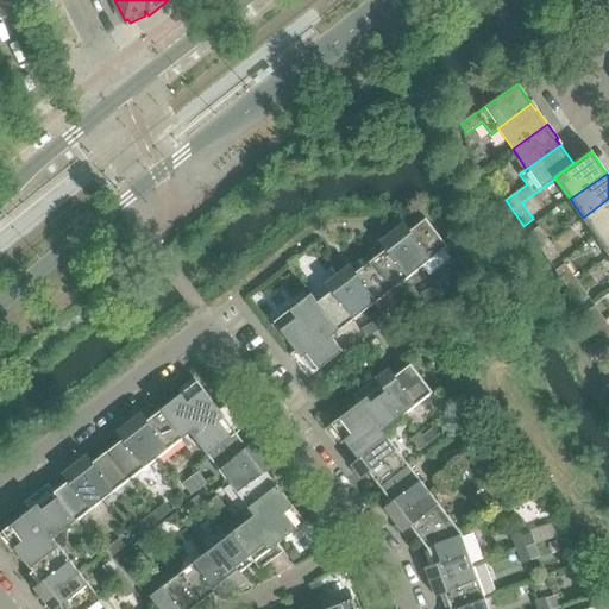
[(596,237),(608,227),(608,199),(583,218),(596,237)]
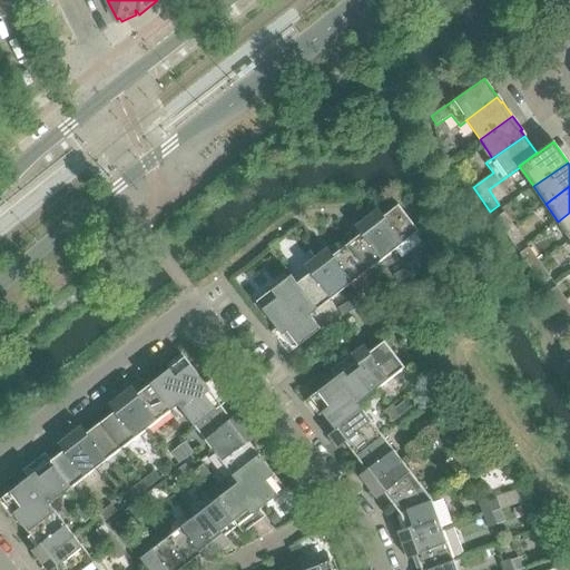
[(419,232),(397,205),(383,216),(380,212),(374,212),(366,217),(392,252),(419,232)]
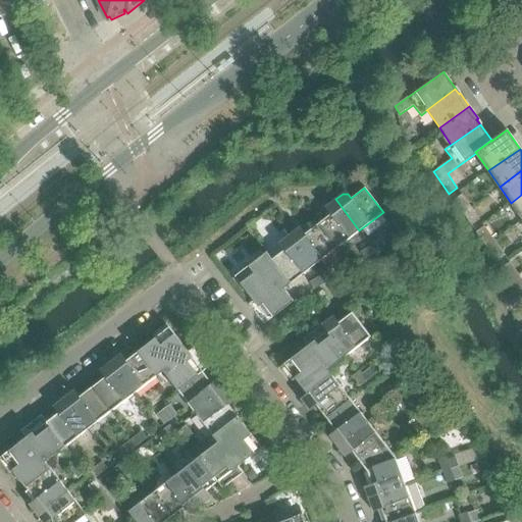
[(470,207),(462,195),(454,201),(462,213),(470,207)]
━━━━━━
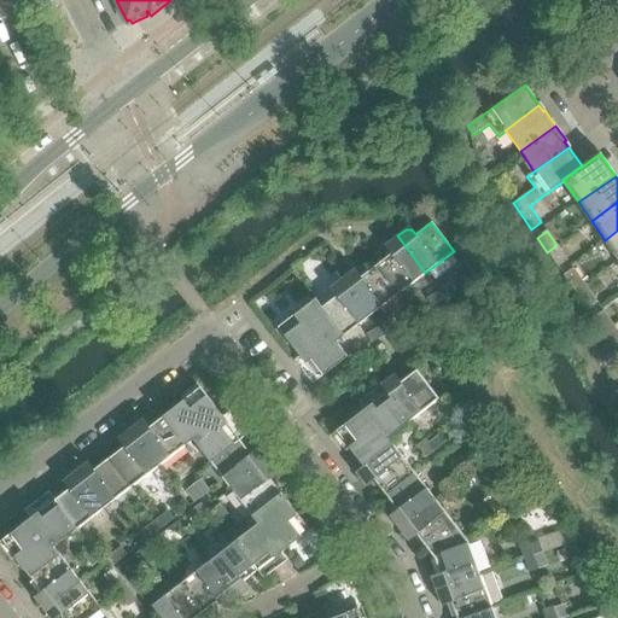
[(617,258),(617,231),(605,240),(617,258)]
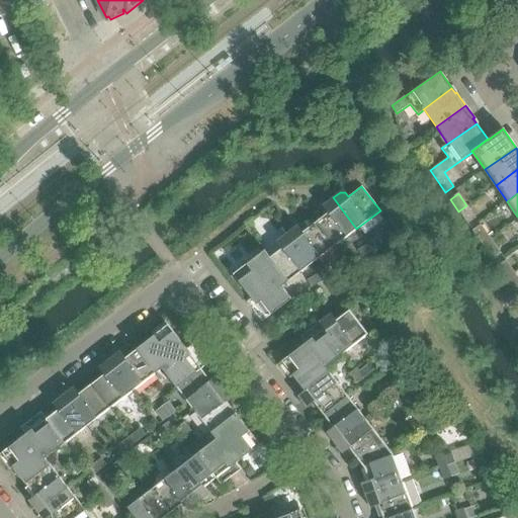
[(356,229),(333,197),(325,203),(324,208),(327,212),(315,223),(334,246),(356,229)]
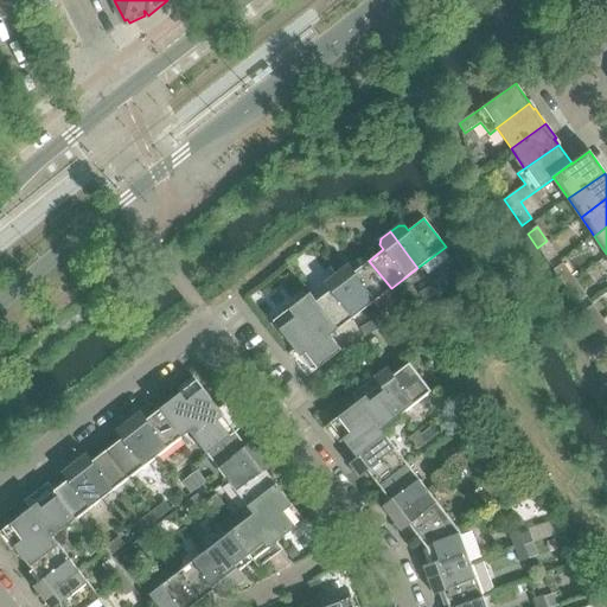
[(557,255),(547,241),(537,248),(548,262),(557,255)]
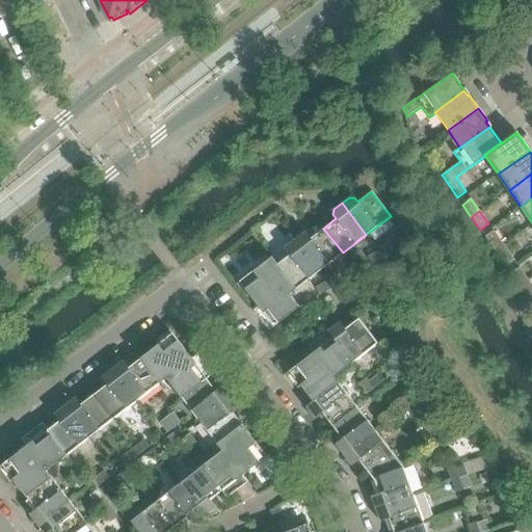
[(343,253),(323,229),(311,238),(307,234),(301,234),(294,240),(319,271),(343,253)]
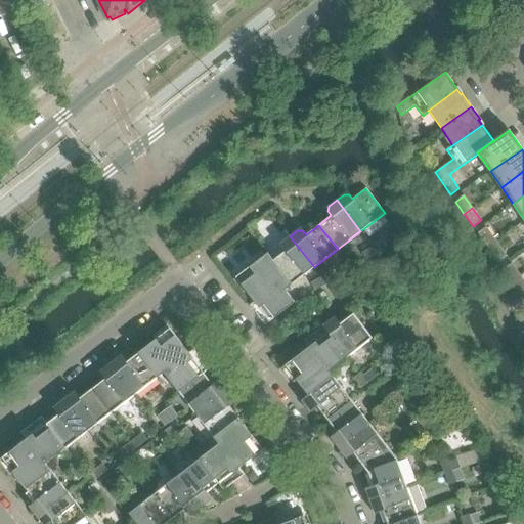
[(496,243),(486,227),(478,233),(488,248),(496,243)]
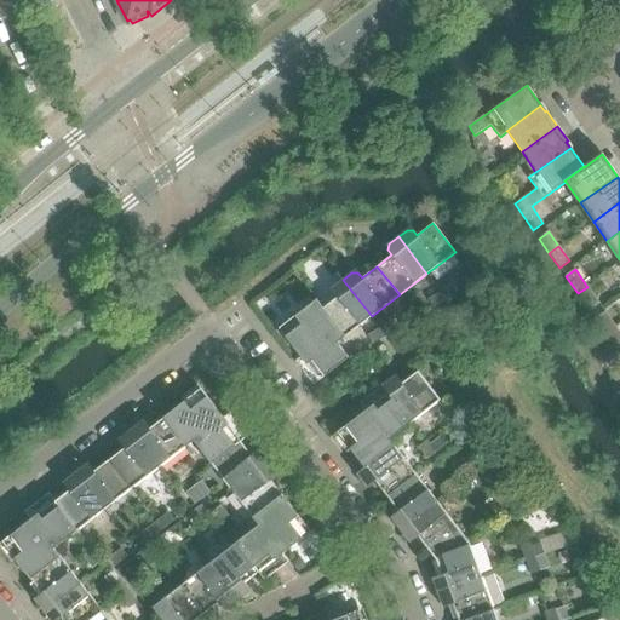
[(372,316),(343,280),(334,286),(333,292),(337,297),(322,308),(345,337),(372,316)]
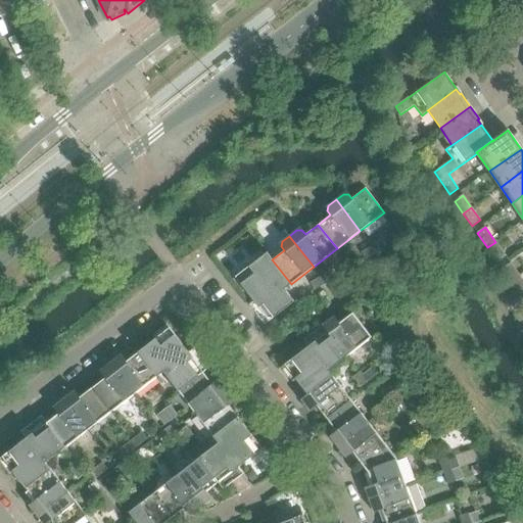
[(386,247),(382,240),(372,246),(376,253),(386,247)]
━━━━━━
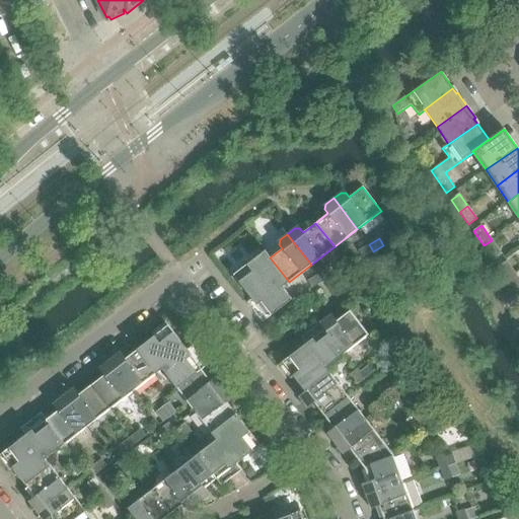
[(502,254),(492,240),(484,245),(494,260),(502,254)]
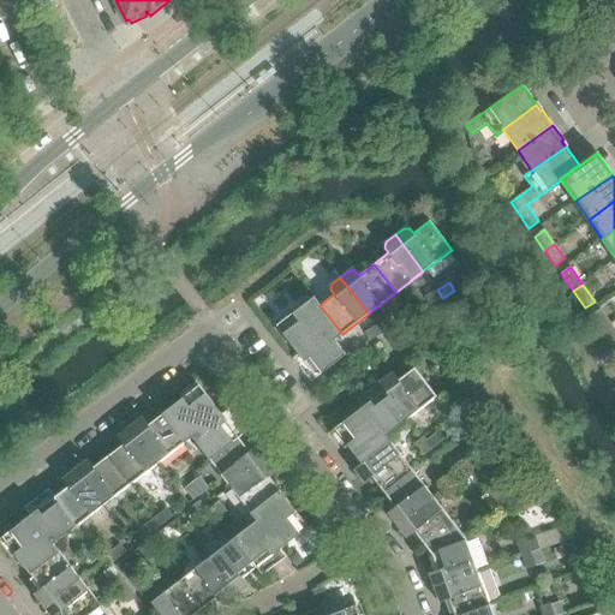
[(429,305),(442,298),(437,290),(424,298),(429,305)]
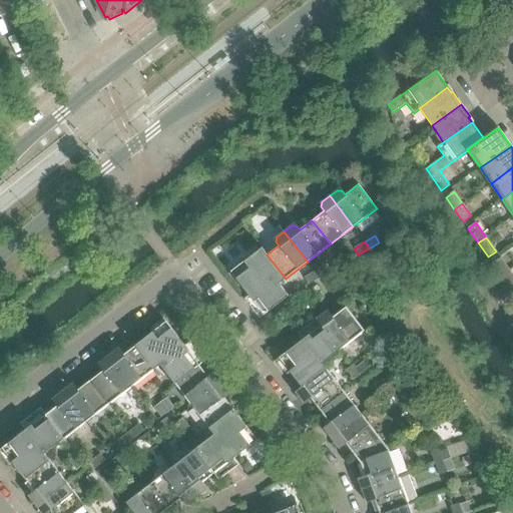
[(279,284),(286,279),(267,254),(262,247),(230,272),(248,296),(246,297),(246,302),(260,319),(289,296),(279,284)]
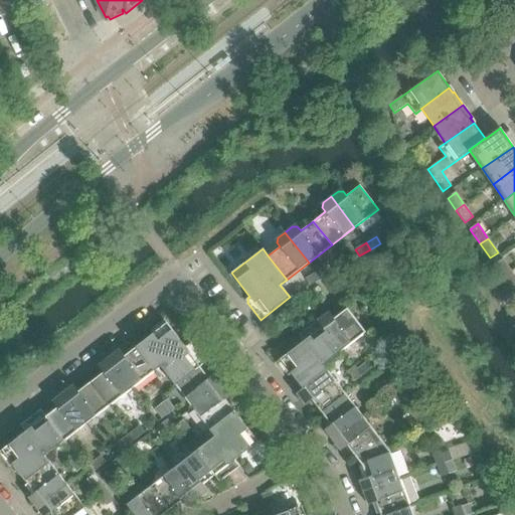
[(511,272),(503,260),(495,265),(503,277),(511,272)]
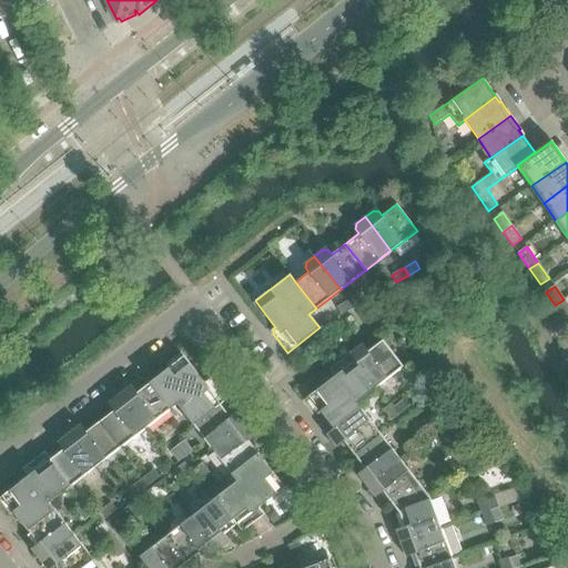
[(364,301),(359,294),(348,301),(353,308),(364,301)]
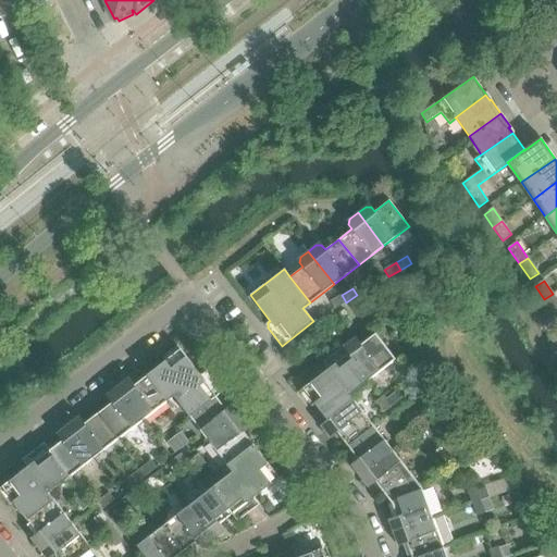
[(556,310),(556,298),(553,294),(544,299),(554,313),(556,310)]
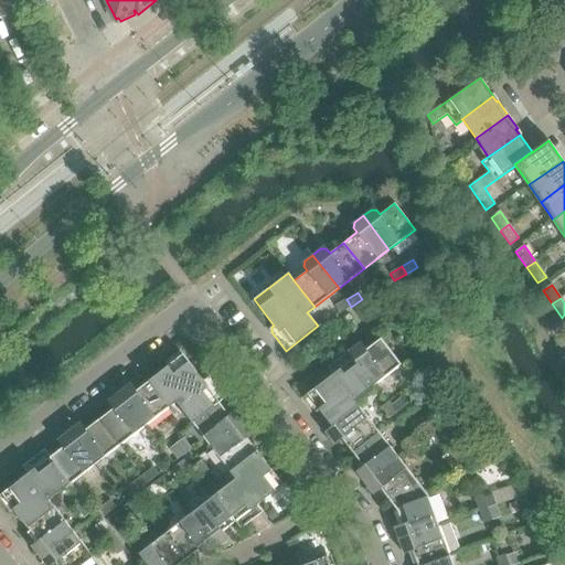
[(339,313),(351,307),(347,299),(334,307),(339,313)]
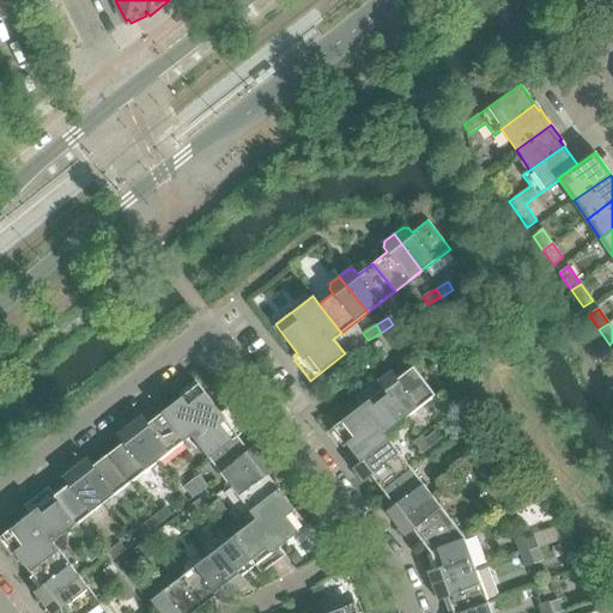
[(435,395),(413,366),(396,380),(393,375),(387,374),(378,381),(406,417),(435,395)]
━━━━━━
→ **Your assignment**: Among the lines above, the one with "[(511,272),(503,260),(495,265),(503,277),(511,272)]" opens the part to repeat and the one with "[(339,313),(351,307),(347,299),(334,307),(339,313)]" closes it; repeat only that part exactly, with no pictures.

→ **Answer for this exercise**:
[(511,272),(503,260),(495,265),(503,277),(511,272)]
[(364,301),(359,294),(348,301),(353,308),(364,301)]
[(556,310),(556,298),(553,294),(544,299),(554,313),(556,310)]
[(339,313),(351,307),(347,299),(334,307),(339,313)]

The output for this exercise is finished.